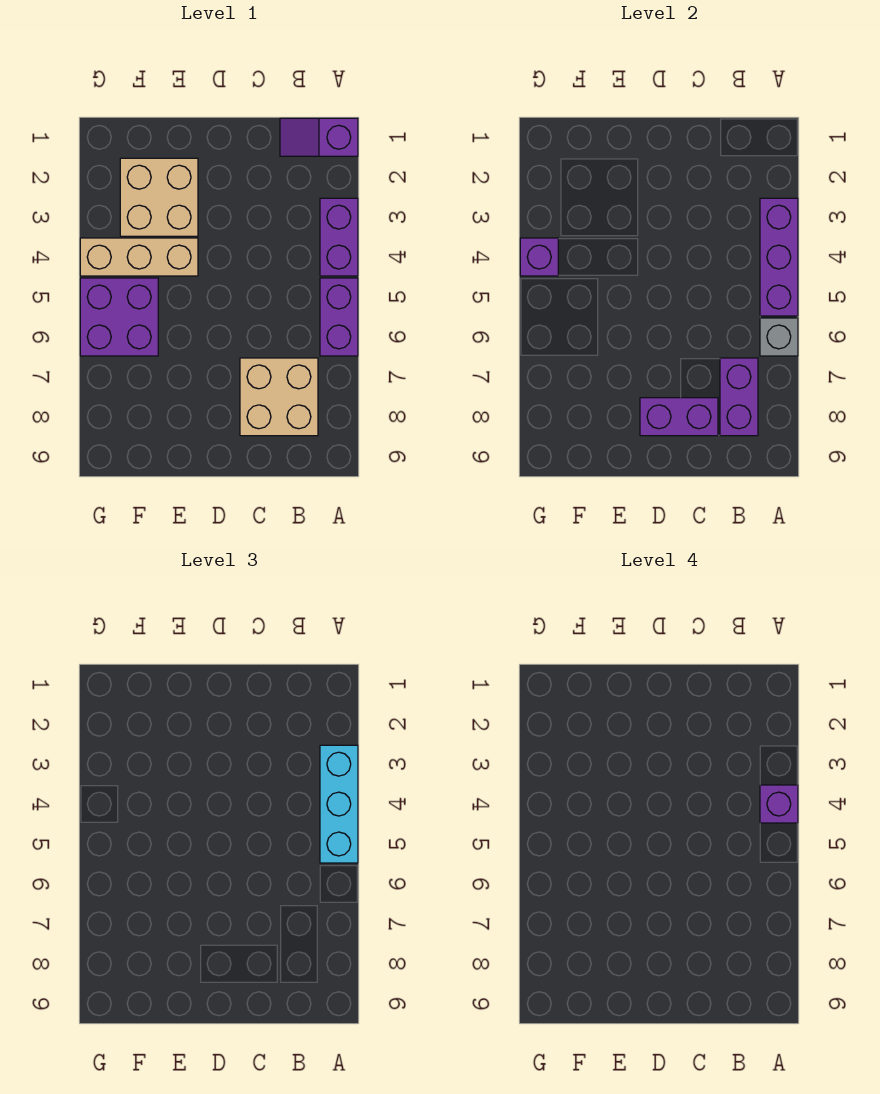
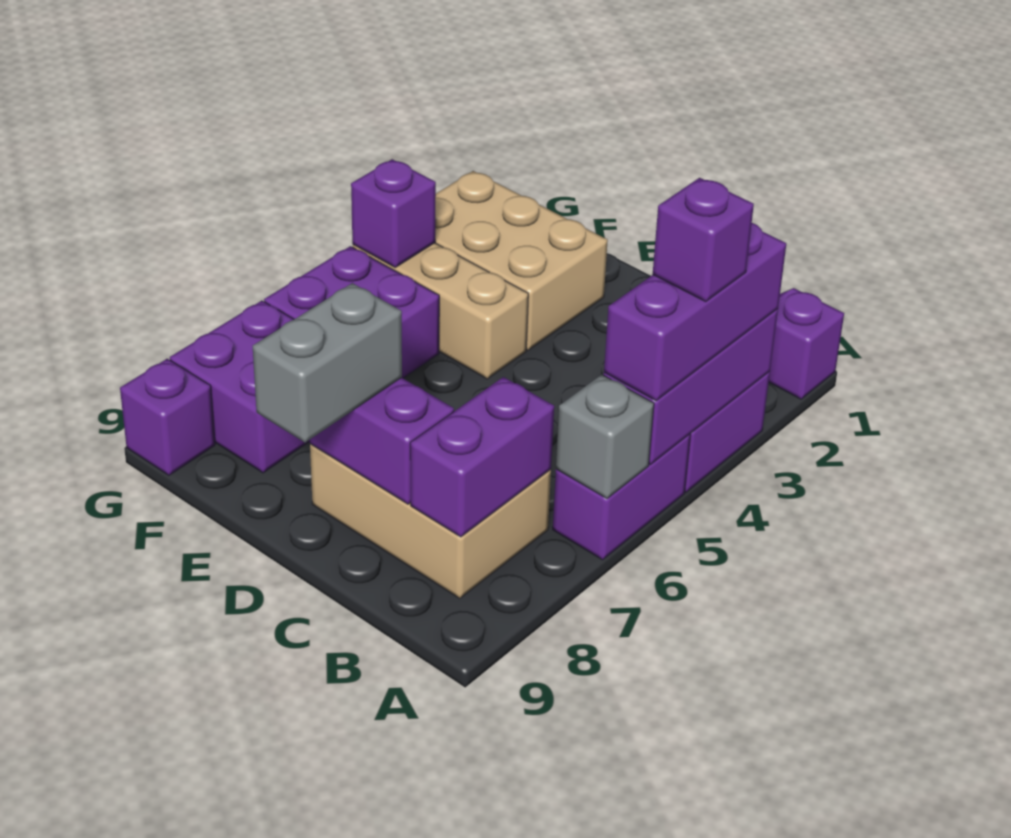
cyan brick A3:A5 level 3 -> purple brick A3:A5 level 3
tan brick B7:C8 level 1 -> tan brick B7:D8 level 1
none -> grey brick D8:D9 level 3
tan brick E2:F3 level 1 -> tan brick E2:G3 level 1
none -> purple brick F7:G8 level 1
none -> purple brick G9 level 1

▶ TASK
Copy out each line of the data exactly as it reads; skip the pictures.

▶ SOLVED PROBLEM
cyan brick A3:A5 level 3 -> purple brick A3:A5 level 3
tan brick B7:C8 level 1 -> tan brick B7:D8 level 1
none -> grey brick D8:D9 level 3
tan brick E2:F3 level 1 -> tan brick E2:G3 level 1
none -> purple brick F7:G8 level 1
none -> purple brick G9 level 1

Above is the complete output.